## Work instruction
All lines below containing the string "grey" are to be copied.

## Collected data
*****

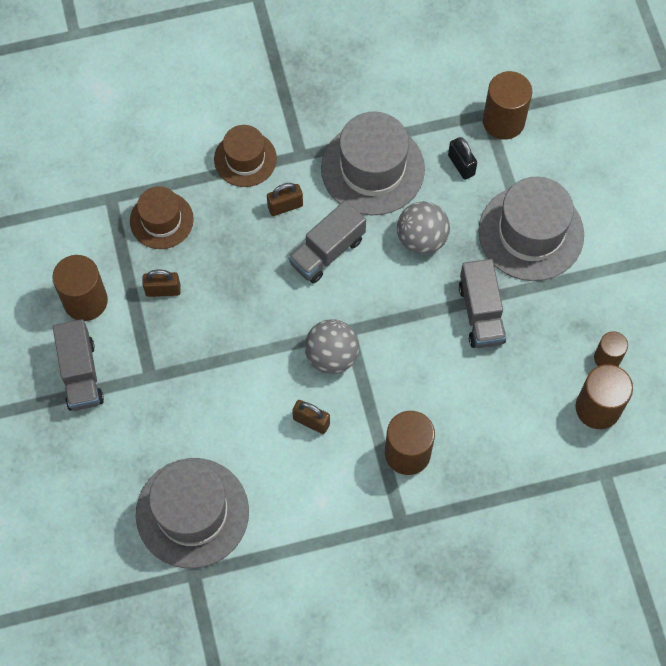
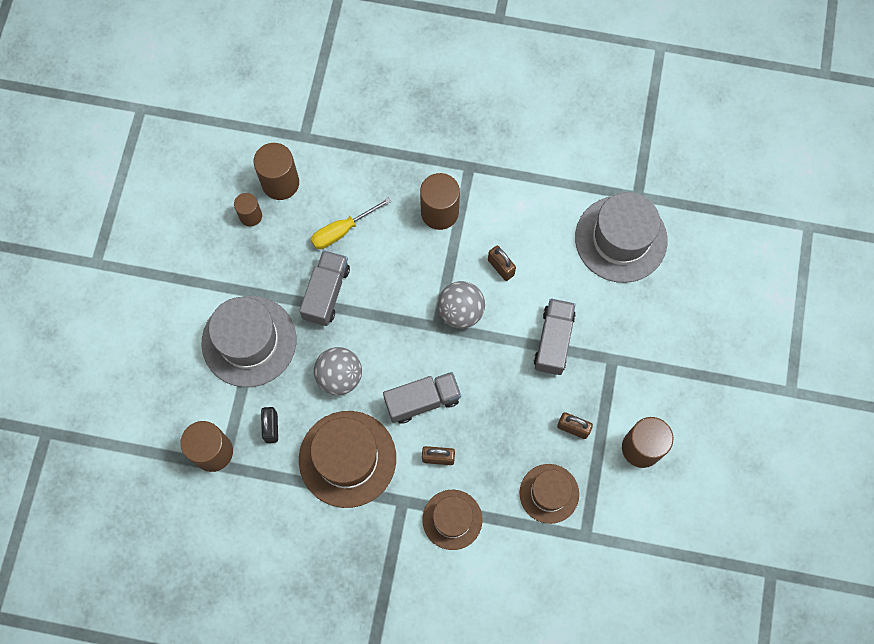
camera: 155 degrees left, 5 degrees up
(81, 374) = (667, 385): grey truck -> grey truck (553, 341)
(372, 169) = (347, 459): grey hat -> brown hat
(501, 385) = (342, 230): none -> yellow screwdriver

*****

## Solution to the problem
(81, 374) = (667, 385): grey truck -> grey truck (553, 341)
(372, 169) = (347, 459): grey hat -> brown hat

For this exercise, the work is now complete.